Exercise directions: The records below are to be transcribed exactly as they appear.

Information:
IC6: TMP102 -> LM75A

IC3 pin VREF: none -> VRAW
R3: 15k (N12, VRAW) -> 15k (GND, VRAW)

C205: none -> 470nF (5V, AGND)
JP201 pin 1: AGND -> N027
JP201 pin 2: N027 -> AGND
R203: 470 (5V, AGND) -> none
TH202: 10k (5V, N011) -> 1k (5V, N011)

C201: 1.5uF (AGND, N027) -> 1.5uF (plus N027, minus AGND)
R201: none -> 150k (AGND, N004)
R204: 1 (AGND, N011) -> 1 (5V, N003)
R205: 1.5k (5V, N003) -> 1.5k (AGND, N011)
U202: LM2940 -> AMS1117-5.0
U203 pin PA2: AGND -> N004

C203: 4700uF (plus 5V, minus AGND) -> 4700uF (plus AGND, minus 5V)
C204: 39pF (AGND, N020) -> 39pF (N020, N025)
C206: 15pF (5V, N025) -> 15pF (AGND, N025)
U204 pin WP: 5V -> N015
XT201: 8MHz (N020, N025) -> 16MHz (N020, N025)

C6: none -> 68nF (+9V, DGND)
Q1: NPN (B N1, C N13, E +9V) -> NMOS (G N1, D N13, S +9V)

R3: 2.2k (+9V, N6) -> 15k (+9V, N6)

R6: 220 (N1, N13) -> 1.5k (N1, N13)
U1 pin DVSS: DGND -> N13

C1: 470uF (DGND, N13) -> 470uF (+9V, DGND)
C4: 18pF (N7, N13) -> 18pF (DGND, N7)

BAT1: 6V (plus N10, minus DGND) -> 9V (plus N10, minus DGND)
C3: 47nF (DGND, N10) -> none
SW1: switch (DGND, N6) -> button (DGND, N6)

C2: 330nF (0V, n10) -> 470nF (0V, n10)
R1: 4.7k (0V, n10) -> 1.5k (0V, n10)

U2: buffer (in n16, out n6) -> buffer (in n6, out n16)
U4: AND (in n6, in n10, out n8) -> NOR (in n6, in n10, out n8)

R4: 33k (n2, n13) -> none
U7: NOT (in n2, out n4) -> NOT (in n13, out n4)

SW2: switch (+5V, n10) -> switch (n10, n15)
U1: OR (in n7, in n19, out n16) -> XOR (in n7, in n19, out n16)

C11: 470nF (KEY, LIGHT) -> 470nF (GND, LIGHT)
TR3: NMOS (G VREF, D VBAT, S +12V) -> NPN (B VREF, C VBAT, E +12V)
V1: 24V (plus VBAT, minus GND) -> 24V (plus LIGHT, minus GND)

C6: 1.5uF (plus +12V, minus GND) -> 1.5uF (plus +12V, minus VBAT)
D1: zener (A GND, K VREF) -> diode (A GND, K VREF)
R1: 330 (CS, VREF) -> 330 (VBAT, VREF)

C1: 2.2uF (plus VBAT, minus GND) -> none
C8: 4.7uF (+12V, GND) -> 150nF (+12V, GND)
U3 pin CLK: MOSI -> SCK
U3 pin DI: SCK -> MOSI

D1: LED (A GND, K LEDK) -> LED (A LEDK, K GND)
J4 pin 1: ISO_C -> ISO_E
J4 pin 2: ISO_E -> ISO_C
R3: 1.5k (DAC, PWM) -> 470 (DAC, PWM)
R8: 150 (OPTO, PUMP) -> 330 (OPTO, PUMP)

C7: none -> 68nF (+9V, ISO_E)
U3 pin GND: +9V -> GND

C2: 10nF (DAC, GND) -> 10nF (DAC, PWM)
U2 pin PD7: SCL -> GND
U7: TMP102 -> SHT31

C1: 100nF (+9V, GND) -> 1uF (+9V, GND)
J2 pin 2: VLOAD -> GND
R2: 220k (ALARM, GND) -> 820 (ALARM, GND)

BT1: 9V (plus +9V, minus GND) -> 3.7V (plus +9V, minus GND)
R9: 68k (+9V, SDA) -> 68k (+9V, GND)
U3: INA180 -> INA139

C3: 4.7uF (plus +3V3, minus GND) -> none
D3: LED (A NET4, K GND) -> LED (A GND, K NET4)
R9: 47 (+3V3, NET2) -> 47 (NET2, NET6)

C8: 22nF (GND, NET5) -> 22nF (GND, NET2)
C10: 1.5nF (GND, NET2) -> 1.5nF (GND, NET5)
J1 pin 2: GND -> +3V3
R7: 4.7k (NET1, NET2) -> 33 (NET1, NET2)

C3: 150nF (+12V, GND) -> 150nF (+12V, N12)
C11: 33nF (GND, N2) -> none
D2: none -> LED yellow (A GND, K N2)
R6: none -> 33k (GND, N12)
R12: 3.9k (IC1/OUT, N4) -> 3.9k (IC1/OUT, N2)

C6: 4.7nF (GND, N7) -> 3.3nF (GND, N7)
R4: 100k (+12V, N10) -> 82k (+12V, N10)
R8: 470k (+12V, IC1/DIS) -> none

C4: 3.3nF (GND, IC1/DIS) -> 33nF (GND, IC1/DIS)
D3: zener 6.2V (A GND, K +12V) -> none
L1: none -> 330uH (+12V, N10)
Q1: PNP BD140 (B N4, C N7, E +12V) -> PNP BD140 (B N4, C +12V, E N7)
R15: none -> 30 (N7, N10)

Output:
IC6: TMP102 -> LM75A

IC3 pin VREF: none -> VRAW
R3: 15k (N12, VRAW) -> 15k (GND, VRAW)

C205: none -> 470nF (5V, AGND)
JP201 pin 1: AGND -> N027
JP201 pin 2: N027 -> AGND
R203: 470 (5V, AGND) -> none
TH202: 10k (5V, N011) -> 1k (5V, N011)

C201: 1.5uF (AGND, N027) -> 1.5uF (plus N027, minus AGND)
R201: none -> 150k (AGND, N004)
R204: 1 (AGND, N011) -> 1 (5V, N003)
R205: 1.5k (5V, N003) -> 1.5k (AGND, N011)
U202: LM2940 -> AMS1117-5.0
U203 pin PA2: AGND -> N004

C203: 4700uF (plus 5V, minus AGND) -> 4700uF (plus AGND, minus 5V)
C204: 39pF (AGND, N020) -> 39pF (N020, N025)
C206: 15pF (5V, N025) -> 15pF (AGND, N025)
U204 pin WP: 5V -> N015
XT201: 8MHz (N020, N025) -> 16MHz (N020, N025)

C6: none -> 68nF (+9V, DGND)
Q1: NPN (B N1, C N13, E +9V) -> NMOS (G N1, D N13, S +9V)

R3: 2.2k (+9V, N6) -> 15k (+9V, N6)

R6: 220 (N1, N13) -> 1.5k (N1, N13)
U1 pin DVSS: DGND -> N13

C1: 470uF (DGND, N13) -> 470uF (+9V, DGND)
C4: 18pF (N7, N13) -> 18pF (DGND, N7)

BAT1: 6V (plus N10, minus DGND) -> 9V (plus N10, minus DGND)
C3: 47nF (DGND, N10) -> none
SW1: switch (DGND, N6) -> button (DGND, N6)

C2: 330nF (0V, n10) -> 470nF (0V, n10)
R1: 4.7k (0V, n10) -> 1.5k (0V, n10)

U2: buffer (in n16, out n6) -> buffer (in n6, out n16)
U4: AND (in n6, in n10, out n8) -> NOR (in n6, in n10, out n8)

R4: 33k (n2, n13) -> none
U7: NOT (in n2, out n4) -> NOT (in n13, out n4)

SW2: switch (+5V, n10) -> switch (n10, n15)
U1: OR (in n7, in n19, out n16) -> XOR (in n7, in n19, out n16)

C11: 470nF (KEY, LIGHT) -> 470nF (GND, LIGHT)
TR3: NMOS (G VREF, D VBAT, S +12V) -> NPN (B VREF, C VBAT, E +12V)
V1: 24V (plus VBAT, minus GND) -> 24V (plus LIGHT, minus GND)

C6: 1.5uF (plus +12V, minus GND) -> 1.5uF (plus +12V, minus VBAT)
D1: zener (A GND, K VREF) -> diode (A GND, K VREF)
R1: 330 (CS, VREF) -> 330 (VBAT, VREF)

C1: 2.2uF (plus VBAT, minus GND) -> none
C8: 4.7uF (+12V, GND) -> 150nF (+12V, GND)
U3 pin CLK: MOSI -> SCK
U3 pin DI: SCK -> MOSI

D1: LED (A GND, K LEDK) -> LED (A LEDK, K GND)
J4 pin 1: ISO_C -> ISO_E
J4 pin 2: ISO_E -> ISO_C
R3: 1.5k (DAC, PWM) -> 470 (DAC, PWM)
R8: 150 (OPTO, PUMP) -> 330 (OPTO, PUMP)

C7: none -> 68nF (+9V, ISO_E)
U3 pin GND: +9V -> GND

C2: 10nF (DAC, GND) -> 10nF (DAC, PWM)
U2 pin PD7: SCL -> GND
U7: TMP102 -> SHT31

C1: 100nF (+9V, GND) -> 1uF (+9V, GND)
J2 pin 2: VLOAD -> GND
R2: 220k (ALARM, GND) -> 820 (ALARM, GND)

BT1: 9V (plus +9V, minus GND) -> 3.7V (plus +9V, minus GND)
R9: 68k (+9V, SDA) -> 68k (+9V, GND)
U3: INA180 -> INA139

C3: 4.7uF (plus +3V3, minus GND) -> none
D3: LED (A NET4, K GND) -> LED (A GND, K NET4)
R9: 47 (+3V3, NET2) -> 47 (NET2, NET6)

C8: 22nF (GND, NET5) -> 22nF (GND, NET2)
C10: 1.5nF (GND, NET2) -> 1.5nF (GND, NET5)
J1 pin 2: GND -> +3V3
R7: 4.7k (NET1, NET2) -> 33 (NET1, NET2)

C3: 150nF (+12V, GND) -> 150nF (+12V, N12)
C11: 33nF (GND, N2) -> none
D2: none -> LED yellow (A GND, K N2)
R6: none -> 33k (GND, N12)
R12: 3.9k (IC1/OUT, N4) -> 3.9k (IC1/OUT, N2)

C6: 4.7nF (GND, N7) -> 3.3nF (GND, N7)
R4: 100k (+12V, N10) -> 82k (+12V, N10)
R8: 470k (+12V, IC1/DIS) -> none

C4: 3.3nF (GND, IC1/DIS) -> 33nF (GND, IC1/DIS)
D3: zener 6.2V (A GND, K +12V) -> none
L1: none -> 330uH (+12V, N10)
Q1: PNP BD140 (B N4, C N7, E +12V) -> PNP BD140 (B N4, C +12V, E N7)
R15: none -> 30 (N7, N10)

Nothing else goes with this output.